Looking at the data below, how many lines include the word "none"? Respond with the number only.

Version difference data
● ● ● ● ●
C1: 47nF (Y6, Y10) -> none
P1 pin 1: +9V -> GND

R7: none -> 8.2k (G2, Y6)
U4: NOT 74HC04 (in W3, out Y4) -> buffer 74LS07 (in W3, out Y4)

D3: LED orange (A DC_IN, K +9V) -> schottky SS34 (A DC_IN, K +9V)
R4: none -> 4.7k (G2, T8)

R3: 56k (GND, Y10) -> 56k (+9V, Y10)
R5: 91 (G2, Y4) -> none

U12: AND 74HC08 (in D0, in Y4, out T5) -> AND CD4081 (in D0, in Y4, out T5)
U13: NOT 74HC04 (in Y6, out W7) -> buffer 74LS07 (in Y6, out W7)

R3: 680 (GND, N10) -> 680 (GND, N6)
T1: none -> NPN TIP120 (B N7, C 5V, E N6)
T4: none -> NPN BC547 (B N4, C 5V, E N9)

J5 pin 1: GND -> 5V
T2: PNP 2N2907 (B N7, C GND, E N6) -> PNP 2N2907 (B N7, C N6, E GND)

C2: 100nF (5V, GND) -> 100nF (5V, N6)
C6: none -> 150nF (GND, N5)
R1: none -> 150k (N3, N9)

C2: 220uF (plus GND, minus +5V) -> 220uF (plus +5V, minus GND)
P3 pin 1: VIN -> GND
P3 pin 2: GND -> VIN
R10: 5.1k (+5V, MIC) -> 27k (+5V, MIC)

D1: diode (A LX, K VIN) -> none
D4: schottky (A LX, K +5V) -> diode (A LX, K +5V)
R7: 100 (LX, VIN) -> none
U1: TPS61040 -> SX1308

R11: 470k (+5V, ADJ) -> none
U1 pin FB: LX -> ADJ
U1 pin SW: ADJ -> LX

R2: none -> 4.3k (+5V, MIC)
● ● ● ● ●
**EXERCISE SOLUTION:** 12